(Exercise prompt) From the records below, pull out every line that names a clock and its change of time, copying each one character for character. Leave the pictures out of your answer.

(Provided records)
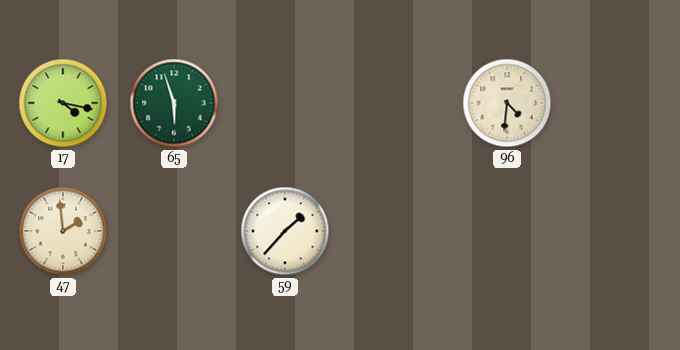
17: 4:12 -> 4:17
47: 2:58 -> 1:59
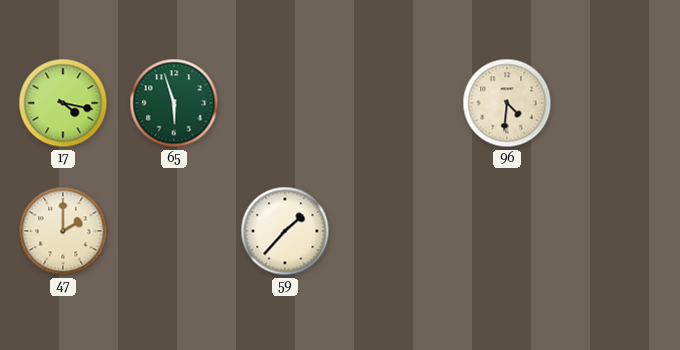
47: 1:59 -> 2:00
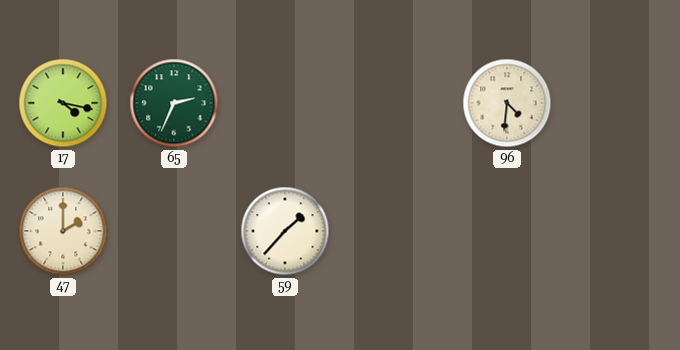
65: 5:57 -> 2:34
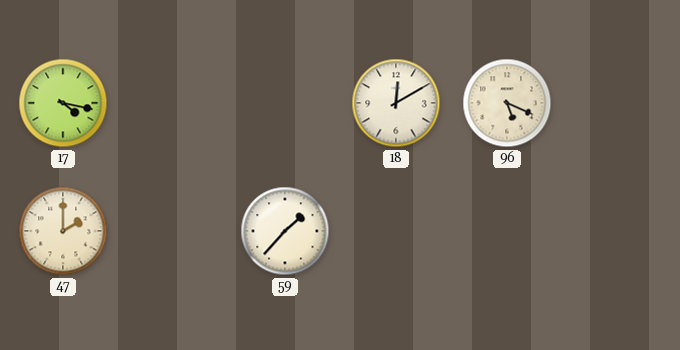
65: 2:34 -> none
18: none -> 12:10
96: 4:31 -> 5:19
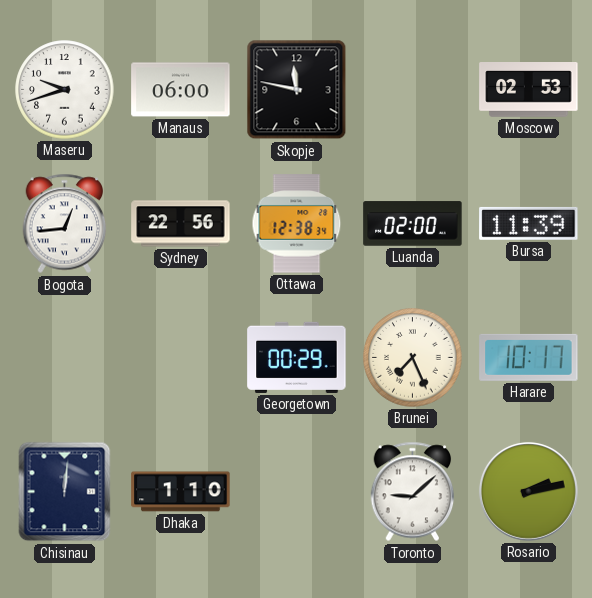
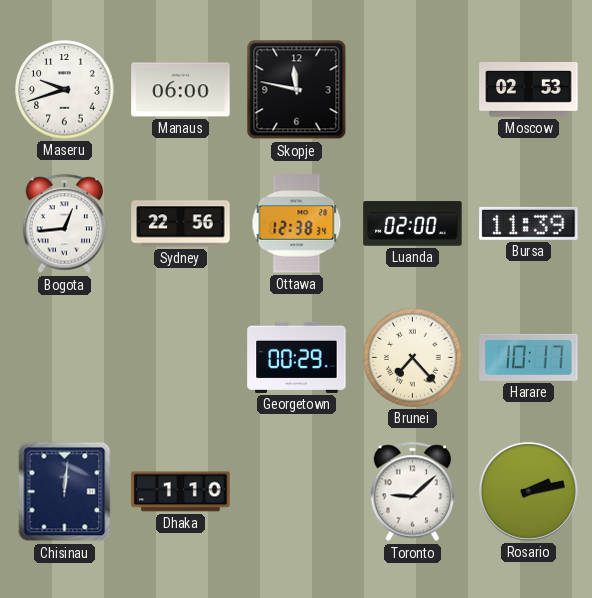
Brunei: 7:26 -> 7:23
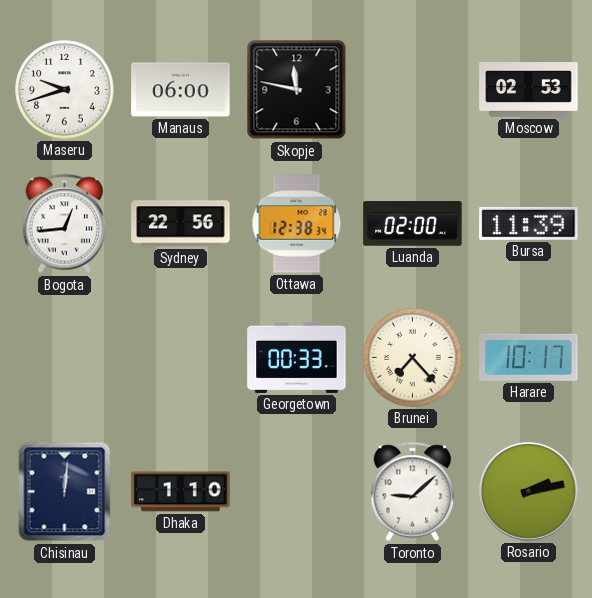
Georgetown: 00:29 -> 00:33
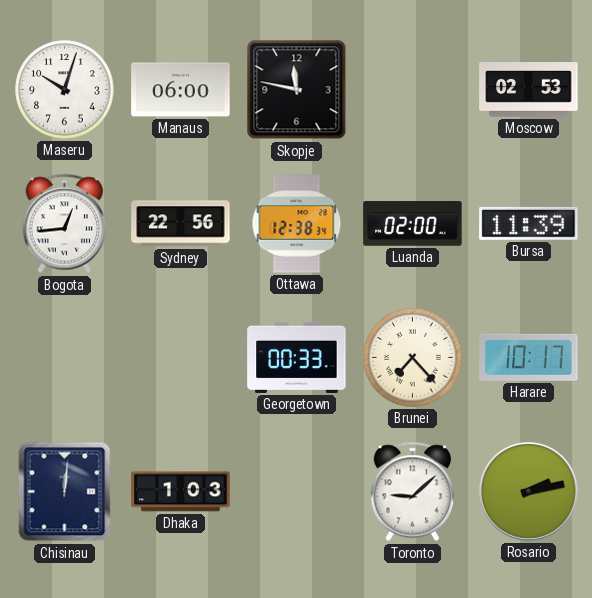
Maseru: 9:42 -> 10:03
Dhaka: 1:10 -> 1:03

(Task output)
17: 4:12 -> 4:17
47: 2:58 -> 1:59
47: 1:59 -> 2:00
65: 5:57 -> 2:34
65: 2:34 -> none
18: none -> 12:10
96: 4:31 -> 5:19
Brunei: 7:26 -> 7:23
Georgetown: 00:29 -> 00:33
Maseru: 9:42 -> 10:03
Dhaka: 1:10 -> 1:03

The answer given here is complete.